WHAT YOU SHOULD DO:
Reproduce the listing verbatim.

EXERCISE MATERIAL:
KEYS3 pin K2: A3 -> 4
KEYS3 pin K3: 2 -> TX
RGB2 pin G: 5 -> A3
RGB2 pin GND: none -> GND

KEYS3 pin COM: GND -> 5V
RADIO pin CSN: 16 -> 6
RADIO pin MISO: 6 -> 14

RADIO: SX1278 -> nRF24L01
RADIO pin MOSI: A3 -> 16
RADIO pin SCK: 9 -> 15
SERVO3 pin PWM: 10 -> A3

OUTPUT OF THE TASK:
KEYS3 pin K2: A3 -> 4
KEYS3 pin K3: 2 -> TX
RGB2 pin G: 5 -> A3
RGB2 pin GND: none -> GND

KEYS3 pin COM: GND -> 5V
RADIO pin CSN: 16 -> 6
RADIO pin MISO: 6 -> 14

RADIO: SX1278 -> nRF24L01
RADIO pin MOSI: A3 -> 16
RADIO pin SCK: 9 -> 15
SERVO3 pin PWM: 10 -> A3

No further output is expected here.